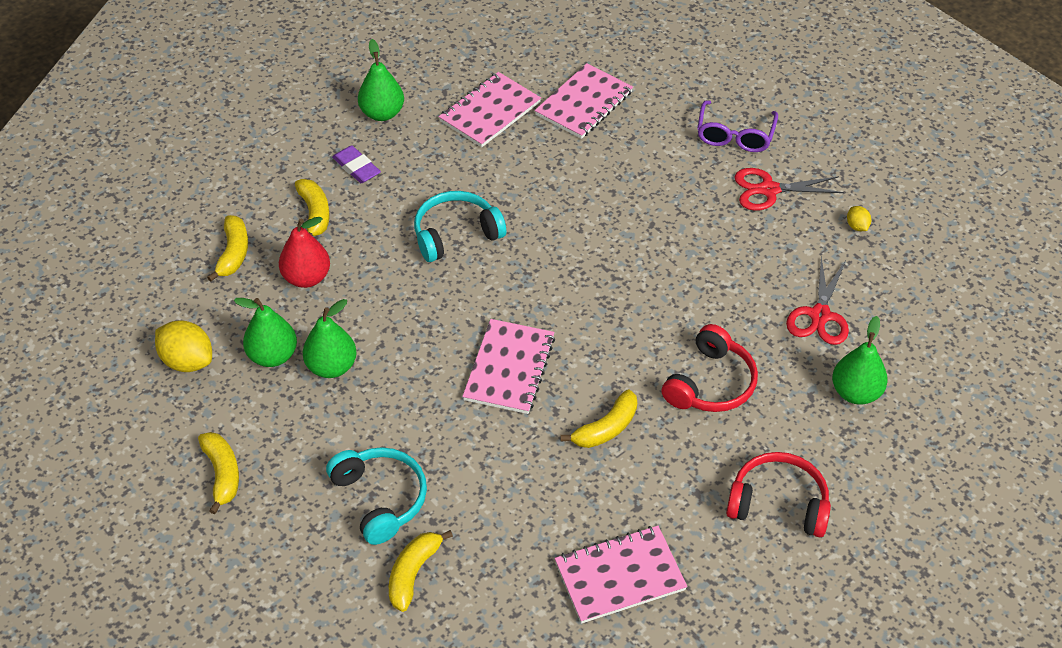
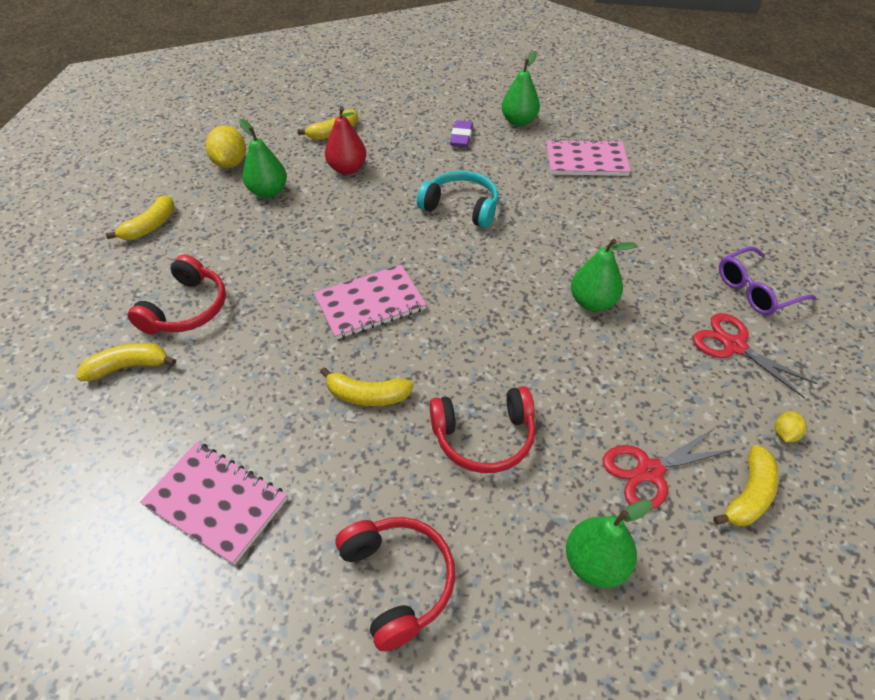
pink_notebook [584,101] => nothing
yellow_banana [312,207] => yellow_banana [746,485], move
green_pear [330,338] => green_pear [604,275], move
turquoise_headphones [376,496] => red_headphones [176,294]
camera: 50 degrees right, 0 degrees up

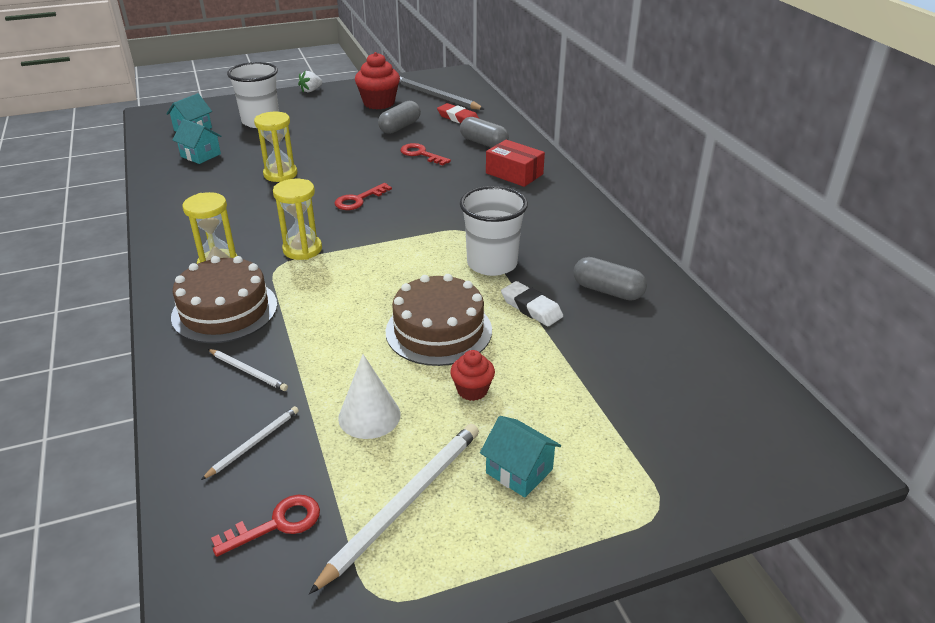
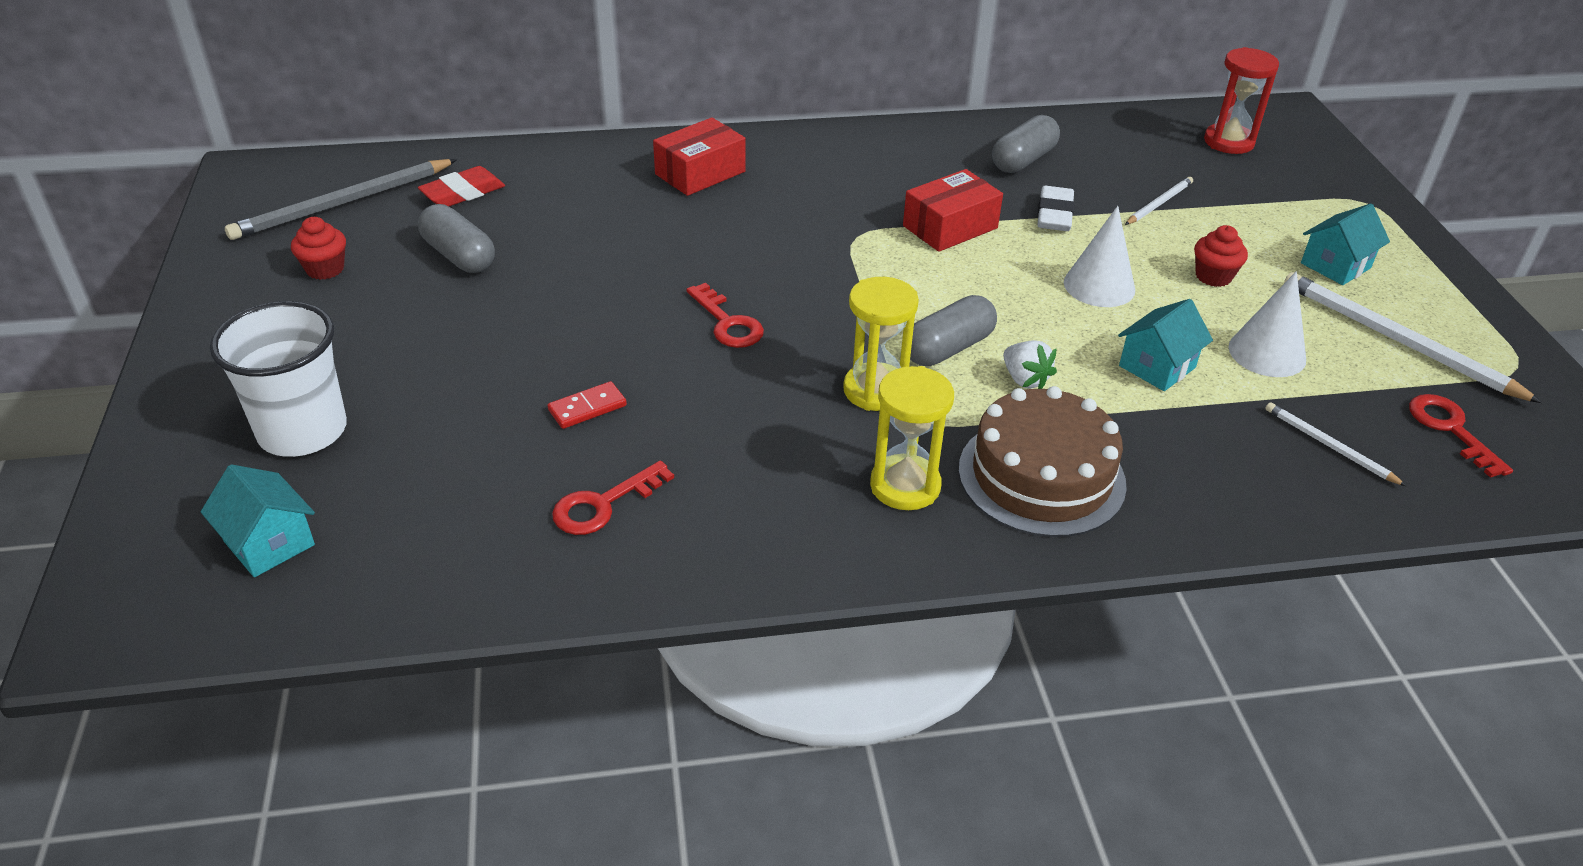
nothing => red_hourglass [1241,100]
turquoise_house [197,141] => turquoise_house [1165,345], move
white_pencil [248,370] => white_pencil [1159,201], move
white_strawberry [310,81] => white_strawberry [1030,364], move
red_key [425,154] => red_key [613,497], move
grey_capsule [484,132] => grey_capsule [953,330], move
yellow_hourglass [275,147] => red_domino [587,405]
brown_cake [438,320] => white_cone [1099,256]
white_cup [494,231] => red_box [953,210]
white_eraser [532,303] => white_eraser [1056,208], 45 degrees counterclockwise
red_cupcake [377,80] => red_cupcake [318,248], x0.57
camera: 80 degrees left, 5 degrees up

++++++

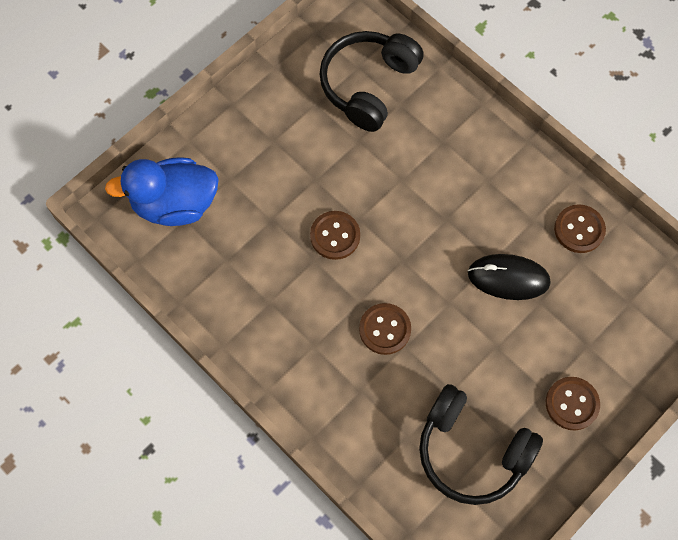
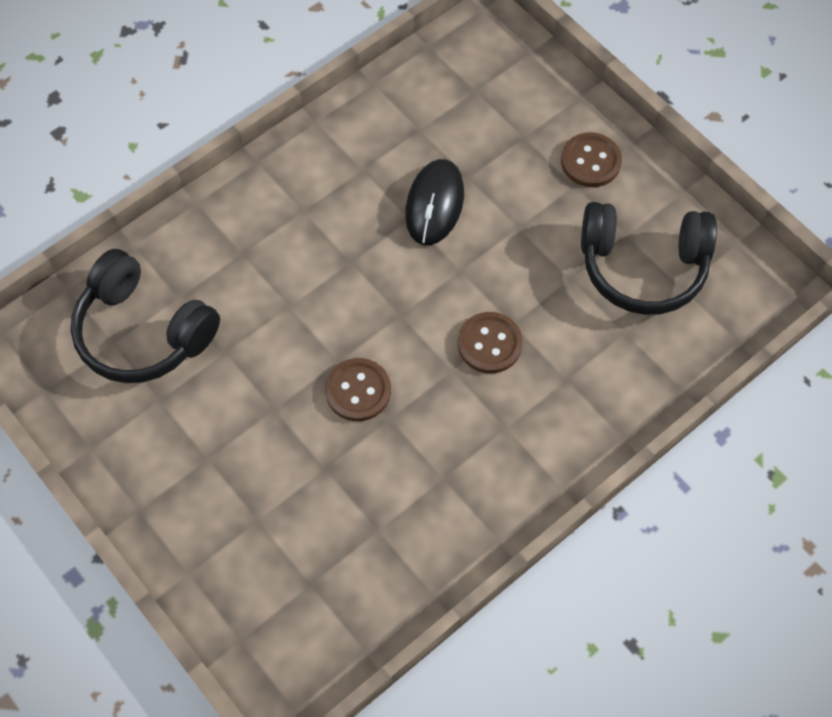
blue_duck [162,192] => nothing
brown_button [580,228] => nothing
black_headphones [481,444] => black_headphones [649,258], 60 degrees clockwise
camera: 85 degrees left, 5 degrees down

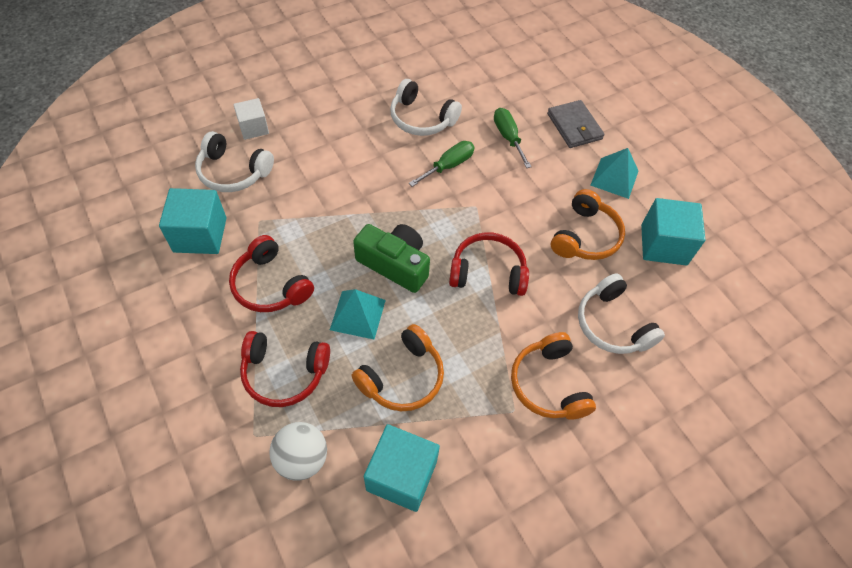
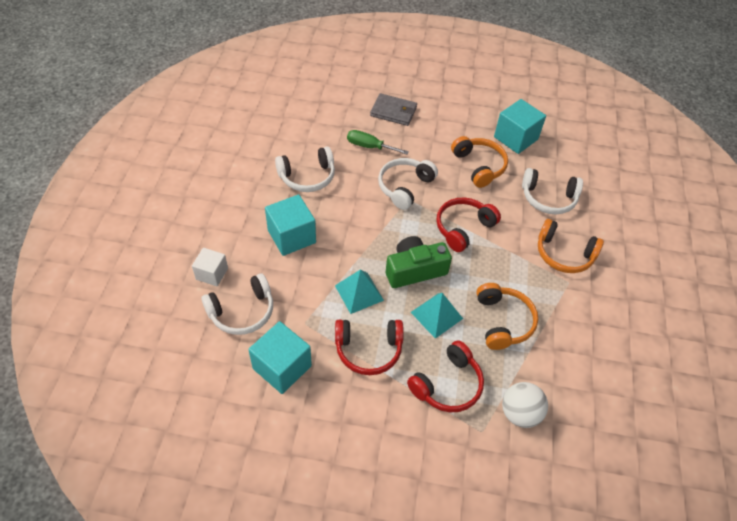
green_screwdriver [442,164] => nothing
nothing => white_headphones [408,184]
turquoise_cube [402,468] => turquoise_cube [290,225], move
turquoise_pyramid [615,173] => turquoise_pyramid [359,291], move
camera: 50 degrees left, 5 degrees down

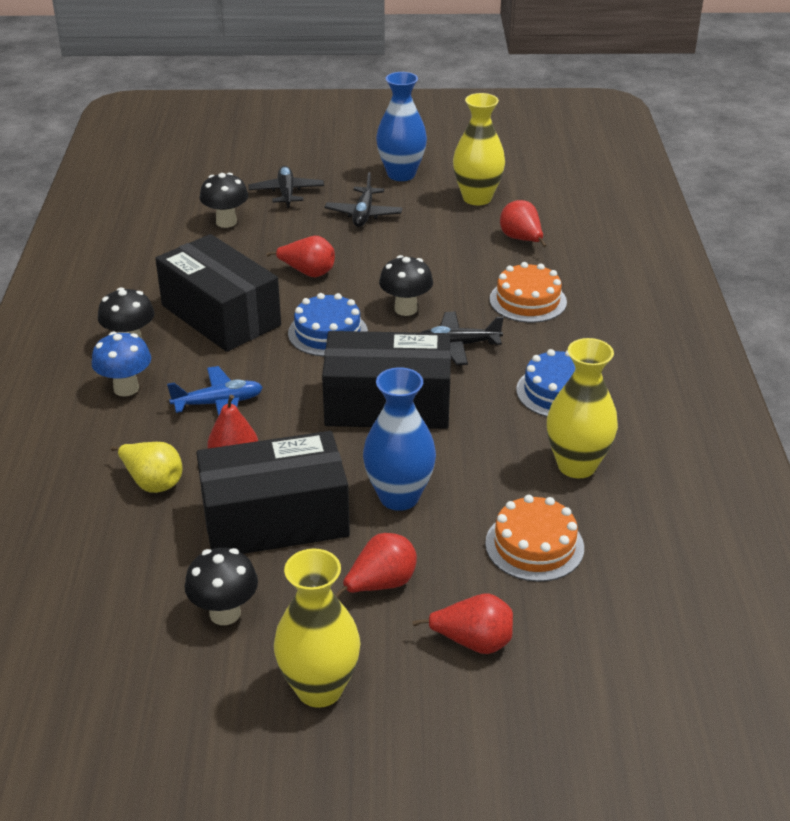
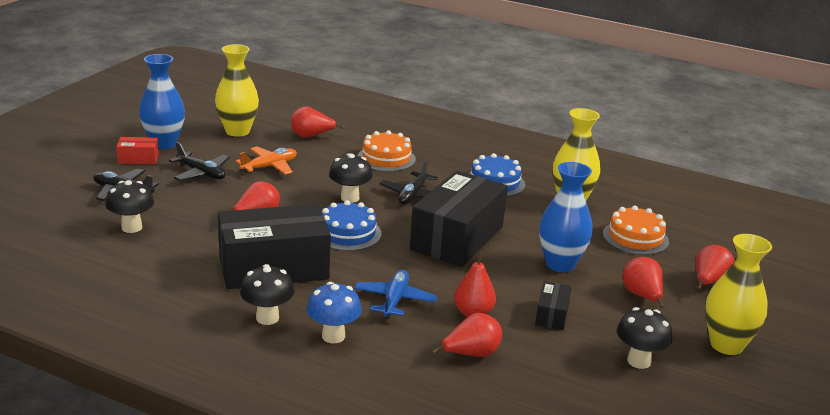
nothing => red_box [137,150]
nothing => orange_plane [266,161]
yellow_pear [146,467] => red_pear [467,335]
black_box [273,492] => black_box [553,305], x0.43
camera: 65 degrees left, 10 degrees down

++++++

> [Requirement]: Reproduce only the lines above, starting at the line with "pink_notebook [584,101] => nothing" and ending at the line with "turquoise_headphones [376,496] =>", exactly as written.

> [Output]:
pink_notebook [584,101] => nothing
yellow_banana [312,207] => yellow_banana [746,485], move
green_pear [330,338] => green_pear [604,275], move
turquoise_headphones [376,496] => red_headphones [176,294]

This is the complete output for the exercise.